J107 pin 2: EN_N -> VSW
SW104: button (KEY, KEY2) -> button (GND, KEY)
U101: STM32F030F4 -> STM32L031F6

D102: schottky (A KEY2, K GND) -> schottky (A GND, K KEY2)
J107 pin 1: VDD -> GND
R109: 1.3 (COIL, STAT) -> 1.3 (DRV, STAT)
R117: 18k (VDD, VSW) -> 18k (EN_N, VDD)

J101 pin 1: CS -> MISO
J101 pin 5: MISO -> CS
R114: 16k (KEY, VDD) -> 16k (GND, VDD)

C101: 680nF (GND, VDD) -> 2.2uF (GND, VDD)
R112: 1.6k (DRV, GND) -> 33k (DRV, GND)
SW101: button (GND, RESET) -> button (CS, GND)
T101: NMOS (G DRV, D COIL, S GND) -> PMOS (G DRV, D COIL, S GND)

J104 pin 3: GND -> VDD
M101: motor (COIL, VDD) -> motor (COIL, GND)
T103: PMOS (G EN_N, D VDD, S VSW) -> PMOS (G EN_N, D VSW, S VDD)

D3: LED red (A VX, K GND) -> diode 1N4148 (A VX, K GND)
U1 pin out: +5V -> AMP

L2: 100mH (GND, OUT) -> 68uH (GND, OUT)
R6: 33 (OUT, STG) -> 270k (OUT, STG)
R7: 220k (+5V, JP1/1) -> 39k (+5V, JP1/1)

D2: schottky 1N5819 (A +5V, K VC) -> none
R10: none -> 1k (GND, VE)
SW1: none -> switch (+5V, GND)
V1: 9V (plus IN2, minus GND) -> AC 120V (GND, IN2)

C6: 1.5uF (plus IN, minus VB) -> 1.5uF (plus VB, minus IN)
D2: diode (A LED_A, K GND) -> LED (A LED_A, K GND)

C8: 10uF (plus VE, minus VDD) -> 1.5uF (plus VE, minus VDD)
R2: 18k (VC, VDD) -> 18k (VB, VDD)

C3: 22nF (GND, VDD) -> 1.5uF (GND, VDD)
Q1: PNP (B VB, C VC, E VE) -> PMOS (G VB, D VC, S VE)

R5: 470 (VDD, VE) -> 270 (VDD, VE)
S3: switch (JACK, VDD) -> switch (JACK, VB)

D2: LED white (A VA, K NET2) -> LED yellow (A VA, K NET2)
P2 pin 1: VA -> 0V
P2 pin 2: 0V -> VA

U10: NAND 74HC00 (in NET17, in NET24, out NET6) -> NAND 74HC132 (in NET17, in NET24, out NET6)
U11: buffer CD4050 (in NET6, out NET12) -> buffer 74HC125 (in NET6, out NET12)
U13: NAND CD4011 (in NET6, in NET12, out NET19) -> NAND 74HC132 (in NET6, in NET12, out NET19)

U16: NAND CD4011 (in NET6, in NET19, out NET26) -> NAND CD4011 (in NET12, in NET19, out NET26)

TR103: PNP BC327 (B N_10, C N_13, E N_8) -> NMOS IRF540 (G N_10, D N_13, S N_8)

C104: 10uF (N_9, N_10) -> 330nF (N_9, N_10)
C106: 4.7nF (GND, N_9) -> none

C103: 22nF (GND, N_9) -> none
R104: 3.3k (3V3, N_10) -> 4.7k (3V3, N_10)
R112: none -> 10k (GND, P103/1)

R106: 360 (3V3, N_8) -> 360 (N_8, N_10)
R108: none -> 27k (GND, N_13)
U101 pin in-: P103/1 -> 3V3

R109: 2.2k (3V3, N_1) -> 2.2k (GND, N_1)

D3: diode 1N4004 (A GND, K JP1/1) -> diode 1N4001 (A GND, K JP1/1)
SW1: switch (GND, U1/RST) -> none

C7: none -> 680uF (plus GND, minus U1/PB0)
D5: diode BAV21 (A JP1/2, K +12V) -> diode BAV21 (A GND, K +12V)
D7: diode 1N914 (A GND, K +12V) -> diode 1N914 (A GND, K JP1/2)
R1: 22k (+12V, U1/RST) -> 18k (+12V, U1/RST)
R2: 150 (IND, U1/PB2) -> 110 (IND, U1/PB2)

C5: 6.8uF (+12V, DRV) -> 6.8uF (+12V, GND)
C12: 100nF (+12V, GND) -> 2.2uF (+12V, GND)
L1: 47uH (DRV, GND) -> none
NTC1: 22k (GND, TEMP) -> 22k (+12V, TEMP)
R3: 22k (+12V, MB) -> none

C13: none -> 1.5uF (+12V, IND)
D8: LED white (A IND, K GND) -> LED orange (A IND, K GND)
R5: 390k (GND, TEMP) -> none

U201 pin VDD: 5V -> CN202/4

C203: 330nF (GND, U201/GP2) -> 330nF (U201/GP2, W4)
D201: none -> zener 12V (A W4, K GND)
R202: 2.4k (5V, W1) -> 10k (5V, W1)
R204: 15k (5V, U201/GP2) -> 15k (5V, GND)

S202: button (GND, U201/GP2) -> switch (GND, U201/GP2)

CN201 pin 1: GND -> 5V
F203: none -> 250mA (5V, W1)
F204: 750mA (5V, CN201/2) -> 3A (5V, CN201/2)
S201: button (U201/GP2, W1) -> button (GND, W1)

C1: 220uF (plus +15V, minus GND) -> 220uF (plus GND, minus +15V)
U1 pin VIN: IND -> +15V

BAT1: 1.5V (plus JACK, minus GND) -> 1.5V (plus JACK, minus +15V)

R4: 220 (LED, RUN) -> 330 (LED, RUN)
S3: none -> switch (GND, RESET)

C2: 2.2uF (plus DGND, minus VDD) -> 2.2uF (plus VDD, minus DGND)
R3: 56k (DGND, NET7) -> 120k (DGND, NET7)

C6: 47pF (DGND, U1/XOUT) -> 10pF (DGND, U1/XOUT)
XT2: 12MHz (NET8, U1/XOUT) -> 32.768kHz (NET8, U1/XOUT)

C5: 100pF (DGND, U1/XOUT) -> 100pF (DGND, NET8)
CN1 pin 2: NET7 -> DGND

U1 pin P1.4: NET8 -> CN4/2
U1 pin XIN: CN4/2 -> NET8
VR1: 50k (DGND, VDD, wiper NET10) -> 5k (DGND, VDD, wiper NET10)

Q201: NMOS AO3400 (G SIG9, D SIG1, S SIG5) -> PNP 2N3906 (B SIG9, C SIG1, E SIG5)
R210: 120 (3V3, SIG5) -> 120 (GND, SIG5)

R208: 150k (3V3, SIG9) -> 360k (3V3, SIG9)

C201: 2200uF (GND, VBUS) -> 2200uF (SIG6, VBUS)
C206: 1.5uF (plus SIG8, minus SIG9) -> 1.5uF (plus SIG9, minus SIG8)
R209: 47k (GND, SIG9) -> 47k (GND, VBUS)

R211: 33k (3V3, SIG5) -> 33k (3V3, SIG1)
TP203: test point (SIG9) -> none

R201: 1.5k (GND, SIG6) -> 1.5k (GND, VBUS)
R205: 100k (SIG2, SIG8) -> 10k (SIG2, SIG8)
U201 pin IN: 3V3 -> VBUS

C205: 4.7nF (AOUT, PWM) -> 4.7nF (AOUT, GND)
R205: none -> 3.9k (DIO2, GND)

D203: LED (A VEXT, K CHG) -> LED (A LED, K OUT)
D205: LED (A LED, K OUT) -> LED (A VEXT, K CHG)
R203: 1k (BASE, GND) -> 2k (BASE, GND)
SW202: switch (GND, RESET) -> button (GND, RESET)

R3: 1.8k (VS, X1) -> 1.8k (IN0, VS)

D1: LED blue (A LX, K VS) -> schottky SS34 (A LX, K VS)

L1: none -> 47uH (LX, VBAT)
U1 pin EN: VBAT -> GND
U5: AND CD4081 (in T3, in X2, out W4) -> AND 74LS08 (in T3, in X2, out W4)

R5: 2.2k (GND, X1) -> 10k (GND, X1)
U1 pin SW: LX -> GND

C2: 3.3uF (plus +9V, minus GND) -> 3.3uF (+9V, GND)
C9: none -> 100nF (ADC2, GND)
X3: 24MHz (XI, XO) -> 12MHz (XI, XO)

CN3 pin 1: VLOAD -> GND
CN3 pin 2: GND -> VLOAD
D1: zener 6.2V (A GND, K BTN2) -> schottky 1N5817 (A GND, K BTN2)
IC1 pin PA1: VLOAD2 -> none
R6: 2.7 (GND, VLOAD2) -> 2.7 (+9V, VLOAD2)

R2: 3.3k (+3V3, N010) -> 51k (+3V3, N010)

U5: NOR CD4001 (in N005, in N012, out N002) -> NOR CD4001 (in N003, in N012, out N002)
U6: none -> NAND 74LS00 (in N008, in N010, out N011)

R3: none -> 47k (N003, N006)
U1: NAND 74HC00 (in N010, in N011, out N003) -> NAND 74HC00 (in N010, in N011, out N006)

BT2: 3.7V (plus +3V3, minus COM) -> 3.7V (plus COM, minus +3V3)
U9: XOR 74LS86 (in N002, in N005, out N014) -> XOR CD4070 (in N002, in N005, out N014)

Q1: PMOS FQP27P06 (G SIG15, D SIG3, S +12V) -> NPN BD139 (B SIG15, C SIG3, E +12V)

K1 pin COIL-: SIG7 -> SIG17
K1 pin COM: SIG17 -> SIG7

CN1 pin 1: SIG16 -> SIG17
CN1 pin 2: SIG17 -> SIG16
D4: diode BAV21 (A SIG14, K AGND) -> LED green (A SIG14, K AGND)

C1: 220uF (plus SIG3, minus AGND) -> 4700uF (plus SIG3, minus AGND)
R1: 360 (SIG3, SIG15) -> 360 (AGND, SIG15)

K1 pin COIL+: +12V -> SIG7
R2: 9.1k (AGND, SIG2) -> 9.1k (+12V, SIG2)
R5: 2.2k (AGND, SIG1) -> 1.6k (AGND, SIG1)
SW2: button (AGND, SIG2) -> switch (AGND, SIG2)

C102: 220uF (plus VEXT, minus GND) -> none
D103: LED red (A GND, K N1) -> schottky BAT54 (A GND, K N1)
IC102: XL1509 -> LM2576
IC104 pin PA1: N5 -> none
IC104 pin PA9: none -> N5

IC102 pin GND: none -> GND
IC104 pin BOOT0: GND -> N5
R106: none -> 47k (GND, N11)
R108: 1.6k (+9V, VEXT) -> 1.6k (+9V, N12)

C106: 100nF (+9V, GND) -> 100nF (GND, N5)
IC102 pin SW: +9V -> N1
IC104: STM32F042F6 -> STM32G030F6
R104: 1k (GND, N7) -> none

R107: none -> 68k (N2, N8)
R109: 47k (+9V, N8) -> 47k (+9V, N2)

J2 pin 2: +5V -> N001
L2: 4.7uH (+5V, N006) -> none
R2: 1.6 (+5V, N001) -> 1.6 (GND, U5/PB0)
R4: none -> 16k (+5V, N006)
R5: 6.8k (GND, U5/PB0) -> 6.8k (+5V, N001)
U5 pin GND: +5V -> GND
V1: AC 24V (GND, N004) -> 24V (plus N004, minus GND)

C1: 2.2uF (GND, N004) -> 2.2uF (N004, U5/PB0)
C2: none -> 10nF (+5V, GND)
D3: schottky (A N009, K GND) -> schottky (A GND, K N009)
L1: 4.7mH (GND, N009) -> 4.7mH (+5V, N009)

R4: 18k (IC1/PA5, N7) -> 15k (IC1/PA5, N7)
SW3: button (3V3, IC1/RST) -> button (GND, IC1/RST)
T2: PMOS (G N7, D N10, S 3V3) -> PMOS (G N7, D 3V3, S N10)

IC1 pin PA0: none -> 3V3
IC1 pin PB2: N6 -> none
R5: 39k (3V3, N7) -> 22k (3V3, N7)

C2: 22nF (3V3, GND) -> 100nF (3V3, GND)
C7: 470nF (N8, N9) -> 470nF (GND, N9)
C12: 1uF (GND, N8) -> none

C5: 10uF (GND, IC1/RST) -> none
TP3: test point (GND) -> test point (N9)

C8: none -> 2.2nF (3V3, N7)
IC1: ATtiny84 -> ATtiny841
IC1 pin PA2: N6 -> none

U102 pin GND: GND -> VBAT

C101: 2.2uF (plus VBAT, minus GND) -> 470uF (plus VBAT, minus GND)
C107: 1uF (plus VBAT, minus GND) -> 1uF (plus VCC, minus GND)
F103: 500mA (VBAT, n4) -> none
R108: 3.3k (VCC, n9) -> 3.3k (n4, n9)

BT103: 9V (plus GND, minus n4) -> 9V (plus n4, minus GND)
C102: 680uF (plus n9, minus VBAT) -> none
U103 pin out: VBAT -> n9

──────────────────────────────

**Task item:** Throughout the data above, copy all lines where the word "button" is found.

**Reply to the exercise:**
SW104: button (KEY, KEY2) -> button (GND, KEY)
SW101: button (GND, RESET) -> button (CS, GND)
S202: button (GND, U201/GP2) -> switch (GND, U201/GP2)
S201: button (U201/GP2, W1) -> button (GND, W1)
SW202: switch (GND, RESET) -> button (GND, RESET)
SW2: button (AGND, SIG2) -> switch (AGND, SIG2)
SW3: button (3V3, IC1/RST) -> button (GND, IC1/RST)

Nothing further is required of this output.